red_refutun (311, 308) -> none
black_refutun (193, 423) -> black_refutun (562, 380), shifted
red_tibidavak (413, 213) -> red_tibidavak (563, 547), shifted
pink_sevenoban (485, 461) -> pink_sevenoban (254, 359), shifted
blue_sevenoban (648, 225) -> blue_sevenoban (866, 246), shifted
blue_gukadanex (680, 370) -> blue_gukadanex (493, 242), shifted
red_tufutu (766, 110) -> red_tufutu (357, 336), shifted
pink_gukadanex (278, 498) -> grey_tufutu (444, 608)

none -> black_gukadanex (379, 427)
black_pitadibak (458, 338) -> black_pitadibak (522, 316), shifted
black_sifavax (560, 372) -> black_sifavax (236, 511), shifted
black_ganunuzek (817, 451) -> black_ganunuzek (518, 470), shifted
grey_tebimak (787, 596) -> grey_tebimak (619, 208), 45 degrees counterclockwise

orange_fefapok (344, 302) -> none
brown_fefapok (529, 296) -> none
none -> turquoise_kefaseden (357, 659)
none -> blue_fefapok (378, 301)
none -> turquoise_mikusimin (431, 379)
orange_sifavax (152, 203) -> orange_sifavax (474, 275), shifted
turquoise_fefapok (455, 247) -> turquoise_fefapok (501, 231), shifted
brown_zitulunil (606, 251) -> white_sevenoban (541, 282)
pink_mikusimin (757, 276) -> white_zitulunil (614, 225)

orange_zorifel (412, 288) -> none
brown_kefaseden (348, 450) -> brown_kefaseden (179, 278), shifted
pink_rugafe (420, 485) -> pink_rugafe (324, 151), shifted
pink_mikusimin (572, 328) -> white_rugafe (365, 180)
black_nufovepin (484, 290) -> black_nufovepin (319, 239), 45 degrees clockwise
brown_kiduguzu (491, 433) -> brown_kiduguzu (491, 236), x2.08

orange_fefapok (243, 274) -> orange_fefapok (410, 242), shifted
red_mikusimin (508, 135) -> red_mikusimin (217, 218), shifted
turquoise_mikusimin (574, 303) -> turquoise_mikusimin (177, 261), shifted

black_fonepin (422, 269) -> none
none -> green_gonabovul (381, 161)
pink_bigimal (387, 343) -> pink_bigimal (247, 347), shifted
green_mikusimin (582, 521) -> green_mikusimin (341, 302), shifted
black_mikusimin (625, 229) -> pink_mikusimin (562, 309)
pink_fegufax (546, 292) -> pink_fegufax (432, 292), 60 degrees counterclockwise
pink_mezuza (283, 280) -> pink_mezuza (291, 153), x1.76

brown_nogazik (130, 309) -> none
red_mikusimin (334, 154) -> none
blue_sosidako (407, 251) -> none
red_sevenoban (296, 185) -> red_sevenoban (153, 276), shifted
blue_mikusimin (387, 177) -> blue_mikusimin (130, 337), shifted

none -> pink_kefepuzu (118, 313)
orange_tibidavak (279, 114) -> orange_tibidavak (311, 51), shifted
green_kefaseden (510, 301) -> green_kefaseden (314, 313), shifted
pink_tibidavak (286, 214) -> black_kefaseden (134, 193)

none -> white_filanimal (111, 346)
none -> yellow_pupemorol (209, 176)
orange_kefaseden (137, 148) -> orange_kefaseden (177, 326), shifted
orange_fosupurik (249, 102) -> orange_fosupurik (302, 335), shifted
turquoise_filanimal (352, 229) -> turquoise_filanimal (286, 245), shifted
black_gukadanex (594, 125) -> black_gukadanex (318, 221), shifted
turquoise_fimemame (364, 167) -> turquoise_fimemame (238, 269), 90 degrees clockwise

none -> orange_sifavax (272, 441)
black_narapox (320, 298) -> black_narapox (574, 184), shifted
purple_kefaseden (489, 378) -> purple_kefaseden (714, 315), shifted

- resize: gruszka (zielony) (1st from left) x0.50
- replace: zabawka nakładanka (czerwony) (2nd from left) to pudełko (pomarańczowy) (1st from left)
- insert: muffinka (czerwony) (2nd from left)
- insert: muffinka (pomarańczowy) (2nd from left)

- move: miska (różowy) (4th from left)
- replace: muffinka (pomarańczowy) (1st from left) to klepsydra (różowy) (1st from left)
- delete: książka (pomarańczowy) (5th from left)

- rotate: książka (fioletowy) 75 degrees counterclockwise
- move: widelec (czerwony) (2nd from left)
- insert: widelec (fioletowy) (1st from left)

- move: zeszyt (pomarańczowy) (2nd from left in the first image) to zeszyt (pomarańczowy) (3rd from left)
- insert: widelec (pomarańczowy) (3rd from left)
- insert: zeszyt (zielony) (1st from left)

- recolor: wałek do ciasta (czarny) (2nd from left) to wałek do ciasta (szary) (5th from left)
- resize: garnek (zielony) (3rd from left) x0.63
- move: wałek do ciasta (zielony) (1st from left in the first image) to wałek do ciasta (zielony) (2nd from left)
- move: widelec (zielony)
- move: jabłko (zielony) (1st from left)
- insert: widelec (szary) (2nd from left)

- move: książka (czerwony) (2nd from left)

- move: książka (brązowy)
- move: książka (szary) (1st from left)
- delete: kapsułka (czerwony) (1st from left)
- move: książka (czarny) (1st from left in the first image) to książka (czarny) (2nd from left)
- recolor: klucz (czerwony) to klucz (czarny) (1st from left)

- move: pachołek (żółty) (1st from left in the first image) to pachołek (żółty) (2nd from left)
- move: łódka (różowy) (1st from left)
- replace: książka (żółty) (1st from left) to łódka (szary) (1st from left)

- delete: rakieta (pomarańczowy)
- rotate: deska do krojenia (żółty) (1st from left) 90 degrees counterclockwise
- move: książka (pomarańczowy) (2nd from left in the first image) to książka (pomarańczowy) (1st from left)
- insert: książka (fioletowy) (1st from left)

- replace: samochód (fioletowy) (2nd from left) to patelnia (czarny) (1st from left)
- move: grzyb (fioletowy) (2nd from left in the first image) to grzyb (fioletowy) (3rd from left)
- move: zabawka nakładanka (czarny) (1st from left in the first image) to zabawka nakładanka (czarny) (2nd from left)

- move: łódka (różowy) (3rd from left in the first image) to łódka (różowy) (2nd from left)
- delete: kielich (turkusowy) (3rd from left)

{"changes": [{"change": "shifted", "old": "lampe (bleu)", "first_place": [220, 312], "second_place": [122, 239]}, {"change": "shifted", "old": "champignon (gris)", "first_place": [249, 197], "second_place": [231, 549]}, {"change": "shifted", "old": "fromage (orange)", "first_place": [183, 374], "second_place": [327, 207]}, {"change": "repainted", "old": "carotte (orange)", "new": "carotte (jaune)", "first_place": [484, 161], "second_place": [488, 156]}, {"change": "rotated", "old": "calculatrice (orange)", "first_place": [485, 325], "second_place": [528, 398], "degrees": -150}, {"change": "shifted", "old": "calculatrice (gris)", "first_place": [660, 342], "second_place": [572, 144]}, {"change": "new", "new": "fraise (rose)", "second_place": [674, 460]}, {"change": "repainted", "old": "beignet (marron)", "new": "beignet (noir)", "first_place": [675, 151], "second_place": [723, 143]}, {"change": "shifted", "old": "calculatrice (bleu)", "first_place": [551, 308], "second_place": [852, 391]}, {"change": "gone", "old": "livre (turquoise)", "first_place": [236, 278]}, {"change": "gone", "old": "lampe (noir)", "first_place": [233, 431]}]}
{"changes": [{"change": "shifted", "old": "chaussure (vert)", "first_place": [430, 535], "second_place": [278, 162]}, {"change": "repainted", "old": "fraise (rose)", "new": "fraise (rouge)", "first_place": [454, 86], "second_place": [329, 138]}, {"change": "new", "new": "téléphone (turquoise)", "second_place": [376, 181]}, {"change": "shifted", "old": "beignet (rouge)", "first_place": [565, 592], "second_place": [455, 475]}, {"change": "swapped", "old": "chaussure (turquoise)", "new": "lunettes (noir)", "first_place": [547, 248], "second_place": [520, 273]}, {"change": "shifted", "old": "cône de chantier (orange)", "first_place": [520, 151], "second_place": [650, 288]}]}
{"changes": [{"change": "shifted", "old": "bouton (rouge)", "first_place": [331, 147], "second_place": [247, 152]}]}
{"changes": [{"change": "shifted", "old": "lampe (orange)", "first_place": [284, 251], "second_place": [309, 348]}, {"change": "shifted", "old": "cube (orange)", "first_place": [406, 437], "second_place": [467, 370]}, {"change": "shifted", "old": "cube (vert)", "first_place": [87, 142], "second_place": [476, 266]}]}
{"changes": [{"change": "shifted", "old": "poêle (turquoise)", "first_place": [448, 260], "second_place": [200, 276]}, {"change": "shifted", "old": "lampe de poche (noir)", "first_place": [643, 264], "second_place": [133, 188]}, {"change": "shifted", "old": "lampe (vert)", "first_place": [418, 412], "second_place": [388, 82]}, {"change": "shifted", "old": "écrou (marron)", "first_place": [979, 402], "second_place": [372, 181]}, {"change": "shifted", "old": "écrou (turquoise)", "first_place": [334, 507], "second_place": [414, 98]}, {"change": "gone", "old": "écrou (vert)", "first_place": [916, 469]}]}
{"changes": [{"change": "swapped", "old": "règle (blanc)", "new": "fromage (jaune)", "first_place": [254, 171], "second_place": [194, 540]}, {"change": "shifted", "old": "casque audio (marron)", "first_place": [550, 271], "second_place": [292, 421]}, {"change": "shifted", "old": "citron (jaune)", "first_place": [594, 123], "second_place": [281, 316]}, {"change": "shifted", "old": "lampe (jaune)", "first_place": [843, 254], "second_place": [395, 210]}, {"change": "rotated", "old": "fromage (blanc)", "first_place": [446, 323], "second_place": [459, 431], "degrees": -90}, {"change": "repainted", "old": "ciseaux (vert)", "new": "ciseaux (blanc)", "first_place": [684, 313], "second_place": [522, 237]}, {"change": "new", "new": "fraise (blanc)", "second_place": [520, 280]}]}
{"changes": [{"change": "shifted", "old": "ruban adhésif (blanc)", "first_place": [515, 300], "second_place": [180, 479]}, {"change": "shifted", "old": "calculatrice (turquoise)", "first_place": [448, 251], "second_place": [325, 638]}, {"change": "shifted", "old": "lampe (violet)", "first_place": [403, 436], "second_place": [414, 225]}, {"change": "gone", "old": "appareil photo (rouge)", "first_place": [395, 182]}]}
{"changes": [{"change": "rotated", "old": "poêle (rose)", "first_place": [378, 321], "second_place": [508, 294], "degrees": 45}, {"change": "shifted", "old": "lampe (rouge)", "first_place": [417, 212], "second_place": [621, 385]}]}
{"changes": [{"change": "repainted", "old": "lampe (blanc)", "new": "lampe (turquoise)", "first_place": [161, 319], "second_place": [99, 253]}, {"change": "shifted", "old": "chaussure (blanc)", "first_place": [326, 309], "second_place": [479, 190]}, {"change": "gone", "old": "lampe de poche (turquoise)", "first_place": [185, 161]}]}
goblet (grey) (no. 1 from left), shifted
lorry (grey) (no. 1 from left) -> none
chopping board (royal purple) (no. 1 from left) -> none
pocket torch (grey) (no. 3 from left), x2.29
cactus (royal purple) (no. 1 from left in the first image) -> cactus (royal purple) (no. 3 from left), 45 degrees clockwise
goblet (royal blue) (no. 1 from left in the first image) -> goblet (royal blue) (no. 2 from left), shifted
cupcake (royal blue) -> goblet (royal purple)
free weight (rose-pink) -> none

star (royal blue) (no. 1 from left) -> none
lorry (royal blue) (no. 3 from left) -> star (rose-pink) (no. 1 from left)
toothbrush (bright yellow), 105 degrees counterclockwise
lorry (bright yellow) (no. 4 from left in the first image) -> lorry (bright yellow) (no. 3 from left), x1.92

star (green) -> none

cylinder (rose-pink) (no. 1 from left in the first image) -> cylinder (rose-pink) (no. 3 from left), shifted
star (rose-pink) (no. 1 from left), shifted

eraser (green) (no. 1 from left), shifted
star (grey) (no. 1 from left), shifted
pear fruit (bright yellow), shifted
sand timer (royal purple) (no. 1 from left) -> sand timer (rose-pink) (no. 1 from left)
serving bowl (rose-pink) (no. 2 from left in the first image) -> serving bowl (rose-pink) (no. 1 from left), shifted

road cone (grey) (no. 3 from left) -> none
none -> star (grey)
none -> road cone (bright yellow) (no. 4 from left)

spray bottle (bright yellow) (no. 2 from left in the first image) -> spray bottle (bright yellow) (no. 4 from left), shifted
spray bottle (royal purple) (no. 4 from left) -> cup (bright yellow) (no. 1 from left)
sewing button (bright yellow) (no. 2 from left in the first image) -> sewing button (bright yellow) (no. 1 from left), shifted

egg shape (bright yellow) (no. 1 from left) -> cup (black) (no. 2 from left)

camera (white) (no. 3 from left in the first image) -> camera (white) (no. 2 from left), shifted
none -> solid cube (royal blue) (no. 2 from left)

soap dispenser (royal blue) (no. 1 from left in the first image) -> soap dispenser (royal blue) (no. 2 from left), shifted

--*--

TASK TO CARRY OUT: The expected answer is an exact copy of the lines above, beginning at the line with "pink_fegufax (546, 292)" and ending at the line with "- resize: gruszka", with both ends in.

WRITTEN REPLY:
pink_fegufax (546, 292) -> pink_fegufax (432, 292), 60 degrees counterclockwise
pink_mezuza (283, 280) -> pink_mezuza (291, 153), x1.76

brown_nogazik (130, 309) -> none
red_mikusimin (334, 154) -> none
blue_sosidako (407, 251) -> none
red_sevenoban (296, 185) -> red_sevenoban (153, 276), shifted
blue_mikusimin (387, 177) -> blue_mikusimin (130, 337), shifted

none -> pink_kefepuzu (118, 313)
orange_tibidavak (279, 114) -> orange_tibidavak (311, 51), shifted
green_kefaseden (510, 301) -> green_kefaseden (314, 313), shifted
pink_tibidavak (286, 214) -> black_kefaseden (134, 193)

none -> white_filanimal (111, 346)
none -> yellow_pupemorol (209, 176)
orange_kefaseden (137, 148) -> orange_kefaseden (177, 326), shifted
orange_fosupurik (249, 102) -> orange_fosupurik (302, 335), shifted
turquoise_filanimal (352, 229) -> turquoise_filanimal (286, 245), shifted
black_gukadanex (594, 125) -> black_gukadanex (318, 221), shifted
turquoise_fimemame (364, 167) -> turquoise_fimemame (238, 269), 90 degrees clockwise

none -> orange_sifavax (272, 441)
black_narapox (320, 298) -> black_narapox (574, 184), shifted
purple_kefaseden (489, 378) -> purple_kefaseden (714, 315), shifted

- resize: gruszka (zielony) (1st from left) x0.50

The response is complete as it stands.